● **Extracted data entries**

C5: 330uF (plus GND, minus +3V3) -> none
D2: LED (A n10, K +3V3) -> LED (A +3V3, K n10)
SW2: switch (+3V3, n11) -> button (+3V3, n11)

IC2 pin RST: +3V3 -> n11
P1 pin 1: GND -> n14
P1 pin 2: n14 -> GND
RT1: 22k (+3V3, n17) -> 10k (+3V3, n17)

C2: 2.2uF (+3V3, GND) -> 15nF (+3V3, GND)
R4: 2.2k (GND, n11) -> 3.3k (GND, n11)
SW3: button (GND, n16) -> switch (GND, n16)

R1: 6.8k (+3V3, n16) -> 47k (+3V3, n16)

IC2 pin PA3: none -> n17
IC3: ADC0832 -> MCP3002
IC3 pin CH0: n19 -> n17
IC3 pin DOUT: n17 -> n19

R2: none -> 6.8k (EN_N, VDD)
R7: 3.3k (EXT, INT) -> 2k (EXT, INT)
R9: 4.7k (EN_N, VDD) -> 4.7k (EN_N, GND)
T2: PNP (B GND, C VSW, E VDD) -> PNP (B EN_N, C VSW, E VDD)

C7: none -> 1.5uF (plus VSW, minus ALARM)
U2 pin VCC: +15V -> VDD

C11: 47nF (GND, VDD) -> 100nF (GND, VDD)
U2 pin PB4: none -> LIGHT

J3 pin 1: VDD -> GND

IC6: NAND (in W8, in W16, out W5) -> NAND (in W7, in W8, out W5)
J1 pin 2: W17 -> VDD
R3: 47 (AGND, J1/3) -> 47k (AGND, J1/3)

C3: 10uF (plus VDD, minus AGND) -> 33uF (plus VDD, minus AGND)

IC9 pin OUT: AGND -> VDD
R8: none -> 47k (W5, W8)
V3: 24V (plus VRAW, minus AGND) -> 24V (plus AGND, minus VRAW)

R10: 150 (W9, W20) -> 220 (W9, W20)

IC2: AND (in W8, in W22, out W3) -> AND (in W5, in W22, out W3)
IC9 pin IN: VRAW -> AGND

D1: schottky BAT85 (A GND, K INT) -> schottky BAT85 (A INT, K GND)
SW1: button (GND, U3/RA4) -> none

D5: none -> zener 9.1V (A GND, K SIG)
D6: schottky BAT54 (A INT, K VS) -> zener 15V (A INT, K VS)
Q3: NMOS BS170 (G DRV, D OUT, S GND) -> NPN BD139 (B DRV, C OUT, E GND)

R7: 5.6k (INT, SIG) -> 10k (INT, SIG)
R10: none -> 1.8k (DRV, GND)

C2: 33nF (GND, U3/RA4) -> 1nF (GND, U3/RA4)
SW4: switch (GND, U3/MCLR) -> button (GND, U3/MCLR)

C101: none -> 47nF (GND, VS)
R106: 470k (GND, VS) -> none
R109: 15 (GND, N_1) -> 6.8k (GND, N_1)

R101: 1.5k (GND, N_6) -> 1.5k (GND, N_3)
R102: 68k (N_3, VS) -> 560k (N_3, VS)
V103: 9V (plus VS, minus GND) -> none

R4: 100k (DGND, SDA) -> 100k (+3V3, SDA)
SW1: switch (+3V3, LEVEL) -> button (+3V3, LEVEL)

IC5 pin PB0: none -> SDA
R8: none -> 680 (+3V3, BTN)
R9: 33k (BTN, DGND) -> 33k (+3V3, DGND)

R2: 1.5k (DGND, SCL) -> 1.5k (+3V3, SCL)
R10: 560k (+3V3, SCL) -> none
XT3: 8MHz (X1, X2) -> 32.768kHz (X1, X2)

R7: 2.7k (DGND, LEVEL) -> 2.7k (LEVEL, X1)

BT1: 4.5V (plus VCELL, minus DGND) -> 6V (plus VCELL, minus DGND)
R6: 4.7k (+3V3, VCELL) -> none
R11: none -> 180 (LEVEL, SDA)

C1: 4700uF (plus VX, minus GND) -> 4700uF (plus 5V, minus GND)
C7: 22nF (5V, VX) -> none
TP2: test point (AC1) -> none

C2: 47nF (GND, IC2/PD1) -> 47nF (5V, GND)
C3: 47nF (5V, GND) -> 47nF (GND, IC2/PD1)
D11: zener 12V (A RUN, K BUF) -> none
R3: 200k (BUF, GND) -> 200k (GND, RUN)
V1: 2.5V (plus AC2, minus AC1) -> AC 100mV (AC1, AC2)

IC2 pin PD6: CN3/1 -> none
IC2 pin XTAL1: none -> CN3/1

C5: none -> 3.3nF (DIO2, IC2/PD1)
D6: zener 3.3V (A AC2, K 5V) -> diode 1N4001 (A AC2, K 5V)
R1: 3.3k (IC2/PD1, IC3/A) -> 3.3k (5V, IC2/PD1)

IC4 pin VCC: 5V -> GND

● **INSTRUCTIONS FOR THE TASK**
All lines of the records above that contain the word "VRAW" are to be copied out.

● **RESULT**
V3: 24V (plus VRAW, minus AGND) -> 24V (plus AGND, minus VRAW)
IC9 pin IN: VRAW -> AGND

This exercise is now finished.